What you need to do — Output the opening lines of the records exactly. End with the line that contains "turquoise can: 2 -> 0".

Records shown —
════════════════

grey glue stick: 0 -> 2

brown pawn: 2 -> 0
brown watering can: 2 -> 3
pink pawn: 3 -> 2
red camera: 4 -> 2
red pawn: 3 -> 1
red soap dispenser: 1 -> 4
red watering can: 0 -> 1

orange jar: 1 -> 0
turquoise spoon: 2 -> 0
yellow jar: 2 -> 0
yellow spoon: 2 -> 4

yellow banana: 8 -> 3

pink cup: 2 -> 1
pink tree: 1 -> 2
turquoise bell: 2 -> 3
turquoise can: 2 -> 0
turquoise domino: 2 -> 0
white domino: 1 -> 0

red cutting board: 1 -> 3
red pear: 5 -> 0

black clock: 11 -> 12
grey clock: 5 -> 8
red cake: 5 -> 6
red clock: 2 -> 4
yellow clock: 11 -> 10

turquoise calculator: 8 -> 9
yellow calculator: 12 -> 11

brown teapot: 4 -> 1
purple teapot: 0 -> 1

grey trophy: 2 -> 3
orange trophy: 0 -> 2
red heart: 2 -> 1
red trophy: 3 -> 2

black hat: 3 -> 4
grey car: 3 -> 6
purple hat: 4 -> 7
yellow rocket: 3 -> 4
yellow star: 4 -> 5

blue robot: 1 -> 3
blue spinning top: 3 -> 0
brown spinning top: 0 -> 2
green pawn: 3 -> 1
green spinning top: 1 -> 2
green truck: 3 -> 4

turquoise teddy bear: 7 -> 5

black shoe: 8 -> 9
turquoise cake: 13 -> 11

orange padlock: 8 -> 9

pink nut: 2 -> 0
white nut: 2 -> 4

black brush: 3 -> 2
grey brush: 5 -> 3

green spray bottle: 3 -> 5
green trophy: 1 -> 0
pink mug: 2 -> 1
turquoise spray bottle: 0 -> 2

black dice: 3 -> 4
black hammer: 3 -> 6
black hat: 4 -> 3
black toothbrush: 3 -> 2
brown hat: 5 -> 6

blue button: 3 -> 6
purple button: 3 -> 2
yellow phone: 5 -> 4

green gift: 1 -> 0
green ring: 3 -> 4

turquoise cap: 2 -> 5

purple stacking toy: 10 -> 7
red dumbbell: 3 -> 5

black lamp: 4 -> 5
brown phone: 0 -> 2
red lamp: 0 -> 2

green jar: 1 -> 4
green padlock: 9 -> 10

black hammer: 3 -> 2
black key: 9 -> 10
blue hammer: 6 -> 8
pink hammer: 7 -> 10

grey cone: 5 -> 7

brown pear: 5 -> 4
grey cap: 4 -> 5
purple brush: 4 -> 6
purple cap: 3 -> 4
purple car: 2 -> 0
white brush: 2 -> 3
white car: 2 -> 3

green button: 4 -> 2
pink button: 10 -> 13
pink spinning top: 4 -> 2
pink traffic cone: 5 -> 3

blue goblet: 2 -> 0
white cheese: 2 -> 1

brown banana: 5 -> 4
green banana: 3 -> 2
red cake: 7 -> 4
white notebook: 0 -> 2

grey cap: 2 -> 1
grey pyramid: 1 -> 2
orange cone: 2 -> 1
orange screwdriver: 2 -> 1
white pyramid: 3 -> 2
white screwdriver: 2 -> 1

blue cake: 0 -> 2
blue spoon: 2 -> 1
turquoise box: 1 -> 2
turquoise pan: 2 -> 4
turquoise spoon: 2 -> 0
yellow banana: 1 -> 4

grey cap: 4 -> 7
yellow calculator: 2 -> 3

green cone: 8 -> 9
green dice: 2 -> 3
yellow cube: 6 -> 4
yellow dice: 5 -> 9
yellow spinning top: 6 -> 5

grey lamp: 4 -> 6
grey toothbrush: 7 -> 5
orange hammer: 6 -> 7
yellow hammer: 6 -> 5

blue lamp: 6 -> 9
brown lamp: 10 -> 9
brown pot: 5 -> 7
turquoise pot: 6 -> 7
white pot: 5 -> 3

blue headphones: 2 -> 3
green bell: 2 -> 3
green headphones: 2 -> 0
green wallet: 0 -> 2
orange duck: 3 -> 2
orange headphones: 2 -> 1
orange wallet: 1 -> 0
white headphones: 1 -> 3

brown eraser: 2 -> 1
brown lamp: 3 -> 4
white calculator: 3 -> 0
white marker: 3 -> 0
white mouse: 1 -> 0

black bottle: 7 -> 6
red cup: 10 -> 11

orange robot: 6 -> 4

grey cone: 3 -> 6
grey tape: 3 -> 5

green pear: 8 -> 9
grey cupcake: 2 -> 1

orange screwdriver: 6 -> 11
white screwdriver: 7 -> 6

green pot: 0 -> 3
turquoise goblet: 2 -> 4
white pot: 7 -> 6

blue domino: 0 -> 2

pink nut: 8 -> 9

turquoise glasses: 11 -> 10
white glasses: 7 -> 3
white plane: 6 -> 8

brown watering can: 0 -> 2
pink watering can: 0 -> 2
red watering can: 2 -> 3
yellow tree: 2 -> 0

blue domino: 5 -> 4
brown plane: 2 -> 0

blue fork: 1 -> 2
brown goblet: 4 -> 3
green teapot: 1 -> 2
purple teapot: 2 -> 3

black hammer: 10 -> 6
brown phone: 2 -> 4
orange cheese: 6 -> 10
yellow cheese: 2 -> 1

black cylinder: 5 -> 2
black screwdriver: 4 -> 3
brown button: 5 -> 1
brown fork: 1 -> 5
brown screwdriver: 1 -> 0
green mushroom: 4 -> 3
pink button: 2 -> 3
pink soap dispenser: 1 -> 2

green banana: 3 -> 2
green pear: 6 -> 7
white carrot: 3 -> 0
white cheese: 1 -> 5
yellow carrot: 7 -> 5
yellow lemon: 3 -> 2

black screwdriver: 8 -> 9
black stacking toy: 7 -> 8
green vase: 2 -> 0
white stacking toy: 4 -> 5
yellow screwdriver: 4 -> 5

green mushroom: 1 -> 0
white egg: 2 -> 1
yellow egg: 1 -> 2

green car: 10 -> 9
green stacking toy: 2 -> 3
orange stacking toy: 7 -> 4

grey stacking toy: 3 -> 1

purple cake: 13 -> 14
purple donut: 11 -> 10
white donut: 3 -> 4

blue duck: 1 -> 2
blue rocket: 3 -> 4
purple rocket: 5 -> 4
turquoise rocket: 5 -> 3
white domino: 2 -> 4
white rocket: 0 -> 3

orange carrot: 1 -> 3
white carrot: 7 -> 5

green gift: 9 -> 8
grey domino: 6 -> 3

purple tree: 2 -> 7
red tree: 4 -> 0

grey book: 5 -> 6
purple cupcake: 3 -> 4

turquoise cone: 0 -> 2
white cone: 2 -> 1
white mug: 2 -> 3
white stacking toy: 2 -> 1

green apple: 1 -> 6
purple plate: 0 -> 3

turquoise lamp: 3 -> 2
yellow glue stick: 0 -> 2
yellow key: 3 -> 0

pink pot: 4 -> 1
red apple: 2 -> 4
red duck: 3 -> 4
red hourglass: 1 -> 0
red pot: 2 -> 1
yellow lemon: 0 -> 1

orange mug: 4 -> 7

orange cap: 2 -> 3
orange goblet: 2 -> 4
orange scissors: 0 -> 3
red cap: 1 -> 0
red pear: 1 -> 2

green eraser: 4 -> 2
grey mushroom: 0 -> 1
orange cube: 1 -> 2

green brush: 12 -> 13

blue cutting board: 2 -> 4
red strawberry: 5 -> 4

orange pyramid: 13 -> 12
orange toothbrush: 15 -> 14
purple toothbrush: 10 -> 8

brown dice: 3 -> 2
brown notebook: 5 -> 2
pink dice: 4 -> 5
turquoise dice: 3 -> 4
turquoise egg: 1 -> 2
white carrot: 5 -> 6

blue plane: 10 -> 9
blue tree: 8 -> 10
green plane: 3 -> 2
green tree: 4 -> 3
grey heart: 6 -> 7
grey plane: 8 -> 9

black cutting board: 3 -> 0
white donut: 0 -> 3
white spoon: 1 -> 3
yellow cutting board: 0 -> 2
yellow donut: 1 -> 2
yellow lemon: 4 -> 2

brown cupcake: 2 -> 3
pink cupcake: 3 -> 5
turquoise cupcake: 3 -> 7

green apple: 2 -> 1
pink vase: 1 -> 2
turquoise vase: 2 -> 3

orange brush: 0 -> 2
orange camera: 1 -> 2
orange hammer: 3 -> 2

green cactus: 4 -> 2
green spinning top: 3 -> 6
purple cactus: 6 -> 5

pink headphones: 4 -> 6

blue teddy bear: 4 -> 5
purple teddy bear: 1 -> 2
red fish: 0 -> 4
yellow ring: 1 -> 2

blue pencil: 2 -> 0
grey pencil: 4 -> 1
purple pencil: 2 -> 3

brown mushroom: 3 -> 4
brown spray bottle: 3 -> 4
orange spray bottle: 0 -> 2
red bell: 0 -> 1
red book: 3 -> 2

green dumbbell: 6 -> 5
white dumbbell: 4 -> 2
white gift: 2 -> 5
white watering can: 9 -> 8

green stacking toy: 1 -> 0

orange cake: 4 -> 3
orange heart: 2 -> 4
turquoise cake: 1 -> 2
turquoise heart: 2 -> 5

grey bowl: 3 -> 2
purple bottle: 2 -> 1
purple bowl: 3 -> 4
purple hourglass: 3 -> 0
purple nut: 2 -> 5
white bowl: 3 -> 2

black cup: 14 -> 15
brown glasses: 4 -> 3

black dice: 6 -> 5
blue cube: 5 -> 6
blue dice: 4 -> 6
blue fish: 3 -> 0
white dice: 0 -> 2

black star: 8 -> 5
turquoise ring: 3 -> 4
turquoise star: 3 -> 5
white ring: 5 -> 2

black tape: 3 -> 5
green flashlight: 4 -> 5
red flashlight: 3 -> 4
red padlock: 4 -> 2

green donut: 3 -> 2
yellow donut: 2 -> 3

════════════════

Answer —
grey glue stick: 0 -> 2

brown pawn: 2 -> 0
brown watering can: 2 -> 3
pink pawn: 3 -> 2
red camera: 4 -> 2
red pawn: 3 -> 1
red soap dispenser: 1 -> 4
red watering can: 0 -> 1

orange jar: 1 -> 0
turquoise spoon: 2 -> 0
yellow jar: 2 -> 0
yellow spoon: 2 -> 4

yellow banana: 8 -> 3

pink cup: 2 -> 1
pink tree: 1 -> 2
turquoise bell: 2 -> 3
turquoise can: 2 -> 0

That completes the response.